━━━━━ Task material ━━━━━

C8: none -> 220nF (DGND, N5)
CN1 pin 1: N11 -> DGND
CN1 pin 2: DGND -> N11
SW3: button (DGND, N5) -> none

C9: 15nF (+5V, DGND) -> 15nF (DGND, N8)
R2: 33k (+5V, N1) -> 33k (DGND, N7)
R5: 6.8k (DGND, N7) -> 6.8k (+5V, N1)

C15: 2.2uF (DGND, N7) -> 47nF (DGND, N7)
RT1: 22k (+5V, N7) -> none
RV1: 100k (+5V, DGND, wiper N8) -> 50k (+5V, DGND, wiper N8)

━━━━━
━━━━━ Task material ━━━━━

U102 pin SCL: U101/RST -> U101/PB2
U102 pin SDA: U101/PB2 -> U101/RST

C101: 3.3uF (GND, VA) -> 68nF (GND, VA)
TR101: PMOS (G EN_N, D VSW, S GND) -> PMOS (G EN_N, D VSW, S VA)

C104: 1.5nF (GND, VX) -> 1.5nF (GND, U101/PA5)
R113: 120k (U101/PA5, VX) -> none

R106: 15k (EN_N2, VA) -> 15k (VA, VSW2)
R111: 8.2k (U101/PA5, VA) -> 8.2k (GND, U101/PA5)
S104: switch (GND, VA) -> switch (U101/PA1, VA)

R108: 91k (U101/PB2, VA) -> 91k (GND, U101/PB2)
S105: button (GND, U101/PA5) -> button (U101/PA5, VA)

━━━━━
━━━━━ Task material ━━━━━

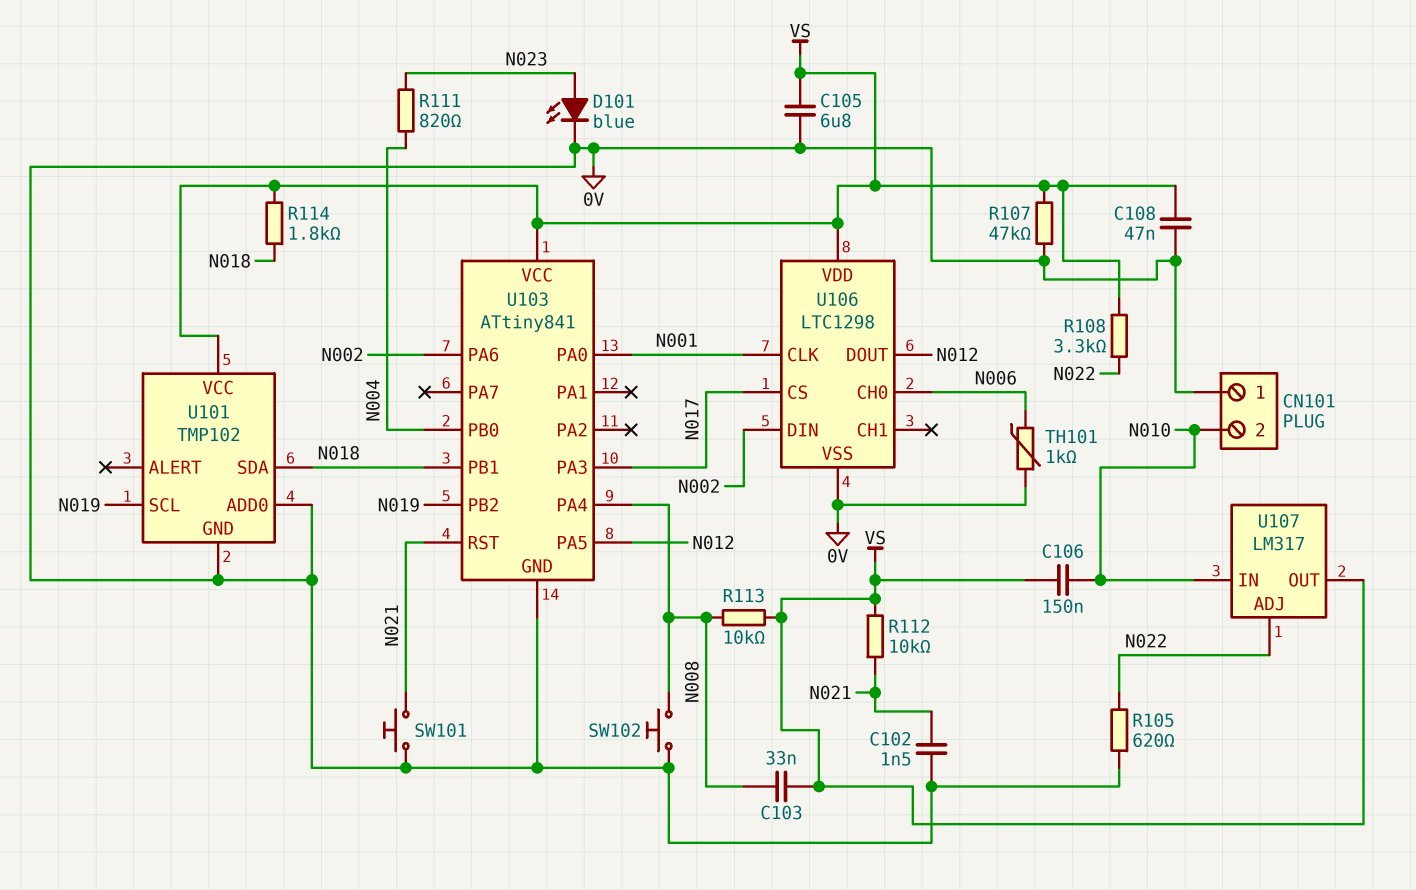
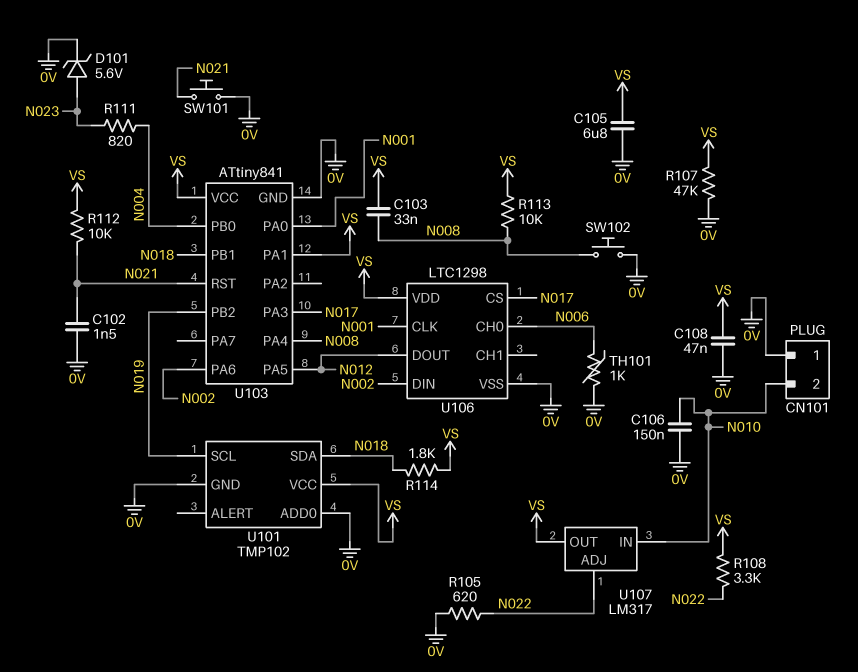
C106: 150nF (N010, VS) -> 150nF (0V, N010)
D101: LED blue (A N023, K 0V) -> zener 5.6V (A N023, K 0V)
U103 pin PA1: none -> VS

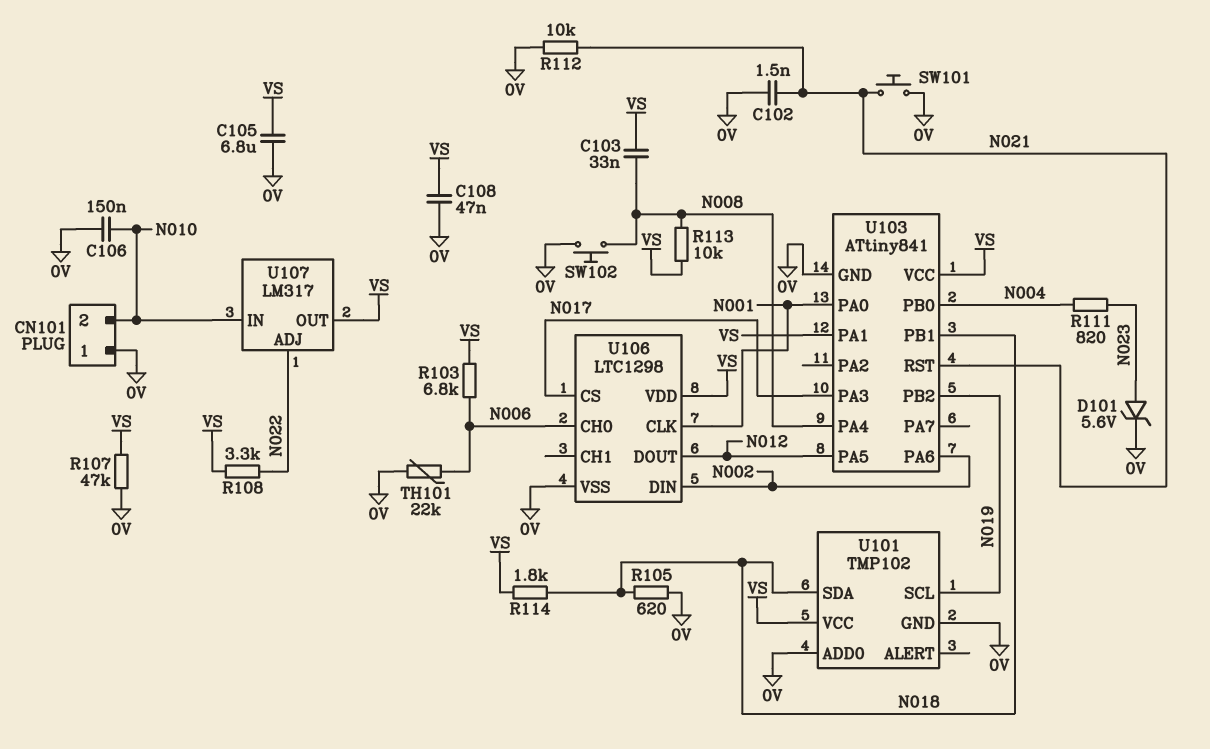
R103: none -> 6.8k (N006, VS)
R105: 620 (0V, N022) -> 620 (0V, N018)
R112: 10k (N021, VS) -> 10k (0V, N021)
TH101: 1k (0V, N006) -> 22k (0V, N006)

━━━━━

### [Instructions to follow]
Among the lines of the data, some may contain the string "DGND"; report how many, and nothing more.

### [Task output]
9